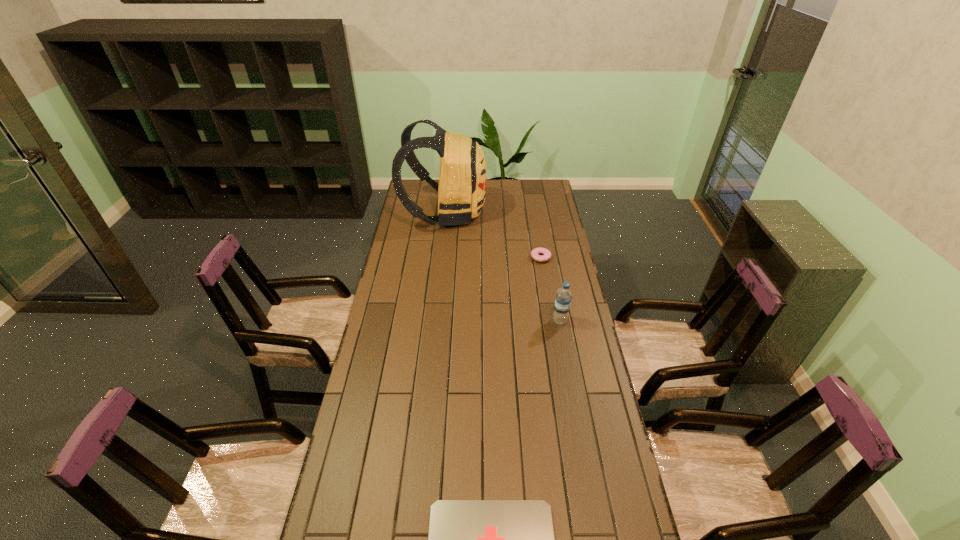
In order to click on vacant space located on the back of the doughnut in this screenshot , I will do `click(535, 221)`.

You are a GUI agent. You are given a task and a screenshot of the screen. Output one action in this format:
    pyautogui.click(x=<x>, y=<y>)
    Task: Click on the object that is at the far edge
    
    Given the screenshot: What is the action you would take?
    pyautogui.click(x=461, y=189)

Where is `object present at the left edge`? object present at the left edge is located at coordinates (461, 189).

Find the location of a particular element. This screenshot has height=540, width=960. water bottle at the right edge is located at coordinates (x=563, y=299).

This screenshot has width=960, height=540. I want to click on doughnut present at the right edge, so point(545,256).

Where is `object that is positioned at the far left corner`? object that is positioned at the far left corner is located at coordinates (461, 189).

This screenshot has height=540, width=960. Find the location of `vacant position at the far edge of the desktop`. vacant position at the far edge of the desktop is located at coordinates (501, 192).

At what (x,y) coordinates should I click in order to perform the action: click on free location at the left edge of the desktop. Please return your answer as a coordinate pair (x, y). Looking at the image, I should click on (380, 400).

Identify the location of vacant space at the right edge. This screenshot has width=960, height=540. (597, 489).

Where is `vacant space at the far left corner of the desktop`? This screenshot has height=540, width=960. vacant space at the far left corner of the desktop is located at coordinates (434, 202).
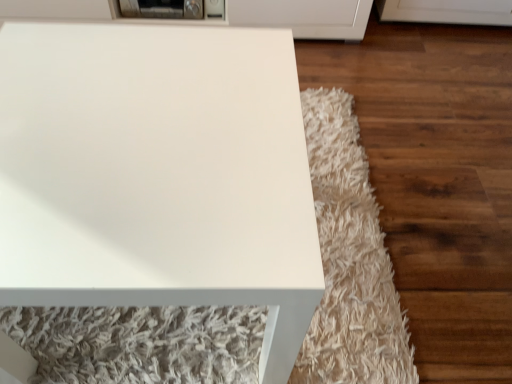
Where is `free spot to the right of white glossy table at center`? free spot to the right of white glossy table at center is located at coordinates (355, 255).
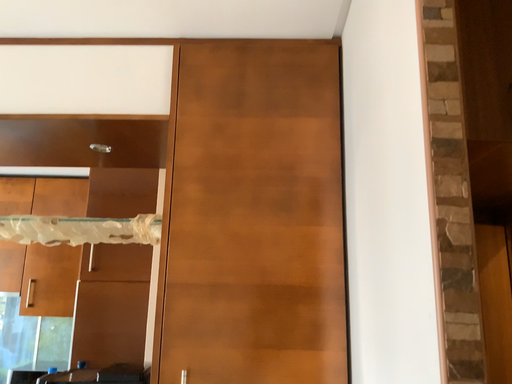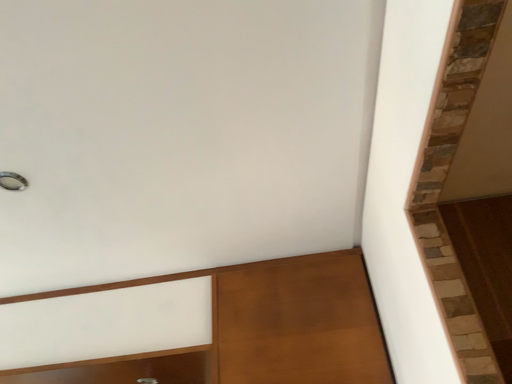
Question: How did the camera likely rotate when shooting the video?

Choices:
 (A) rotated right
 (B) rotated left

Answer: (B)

--

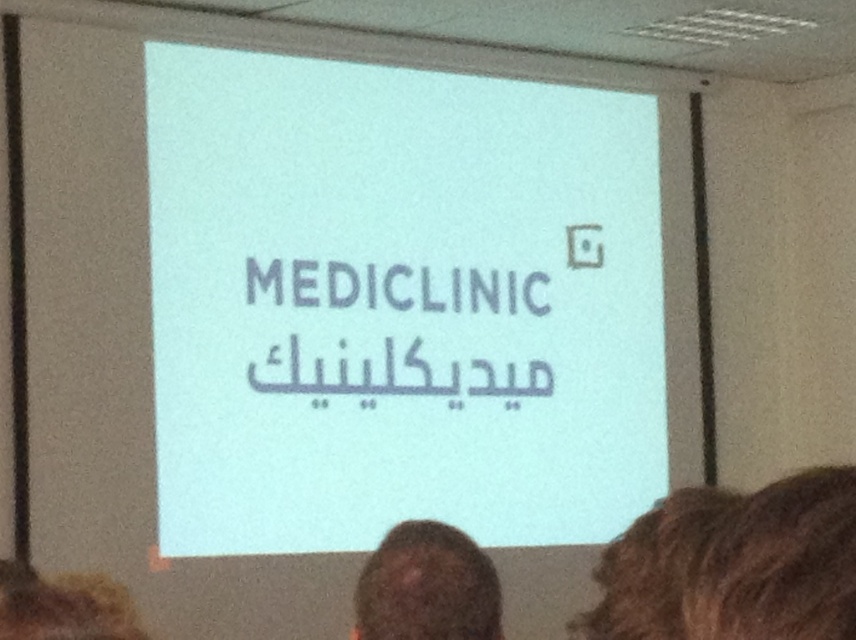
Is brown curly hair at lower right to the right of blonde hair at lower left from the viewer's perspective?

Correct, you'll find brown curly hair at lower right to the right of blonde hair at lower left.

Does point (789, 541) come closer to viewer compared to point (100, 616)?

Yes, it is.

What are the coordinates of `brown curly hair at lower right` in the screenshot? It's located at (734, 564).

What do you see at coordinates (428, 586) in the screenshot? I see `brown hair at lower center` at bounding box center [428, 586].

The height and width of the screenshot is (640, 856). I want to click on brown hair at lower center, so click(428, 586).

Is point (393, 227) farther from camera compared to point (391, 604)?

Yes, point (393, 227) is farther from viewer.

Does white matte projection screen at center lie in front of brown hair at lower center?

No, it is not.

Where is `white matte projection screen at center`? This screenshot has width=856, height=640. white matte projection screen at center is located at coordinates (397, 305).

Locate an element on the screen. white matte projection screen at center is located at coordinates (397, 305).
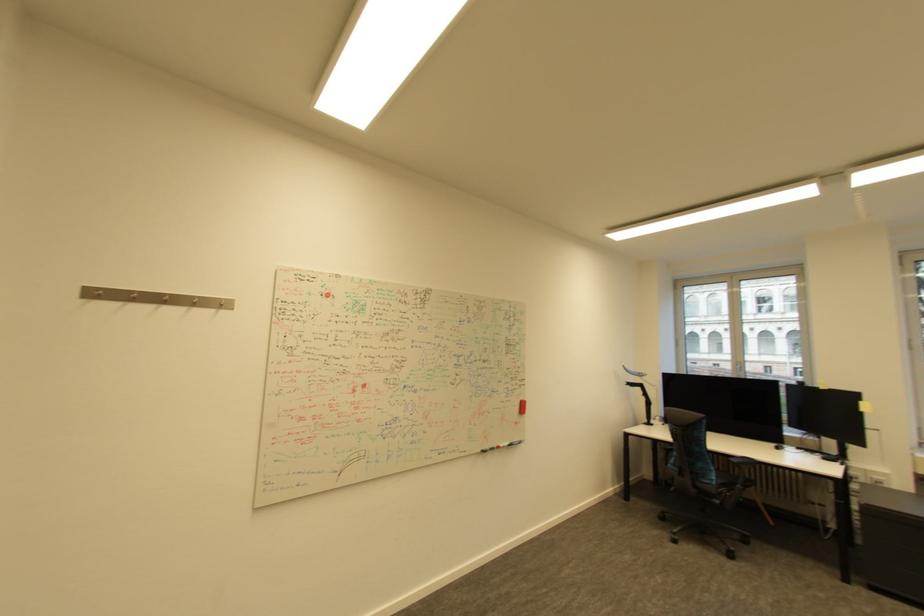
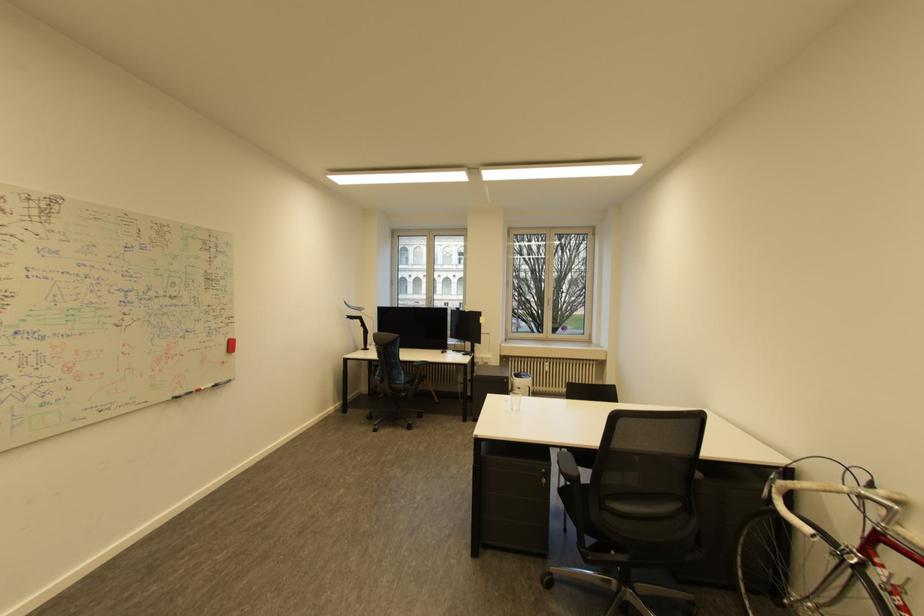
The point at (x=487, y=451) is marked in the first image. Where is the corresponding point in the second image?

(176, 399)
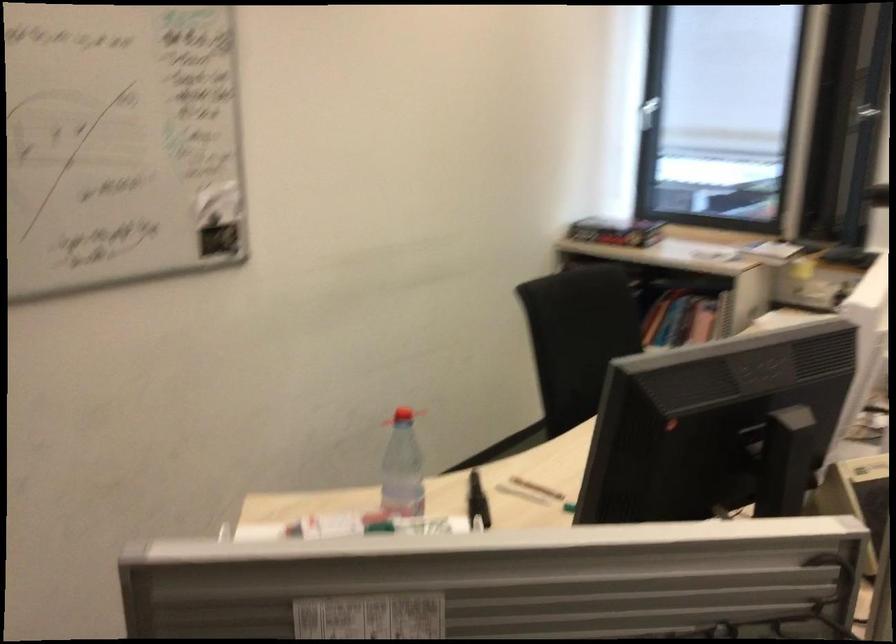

> **Exercise**: Reproduce the records verbatim from the line with "corner is located at coordinates (461, 189)." up to and including the line with "(B) rotated left", omitting the pictures.

> **Response to the task**:
Where is `object that is positioned at the far left corner`? object that is positioned at the far left corner is located at coordinates (461, 189).

This screenshot has height=540, width=960. Find the location of `vacant position at the far edge of the desktop`. vacant position at the far edge of the desktop is located at coordinates (501, 192).

At what (x,y) coordinates should I click in order to perform the action: click on free location at the left edge of the desktop. Please return your answer as a coordinate pair (x, y). Looking at the image, I should click on (380, 400).

Identify the location of vacant space at the right edge. This screenshot has width=960, height=540. (597, 489).

Where is `vacant space at the far left corner of the desktop`? This screenshot has height=540, width=960. vacant space at the far left corner of the desktop is located at coordinates (434, 202).
Where is `free spot to the right of white glossy table at center`? free spot to the right of white glossy table at center is located at coordinates (355, 255).
Question: How did the camera likely rotate when shooting the video?

Choices:
 (A) rotated right
 (B) rotated left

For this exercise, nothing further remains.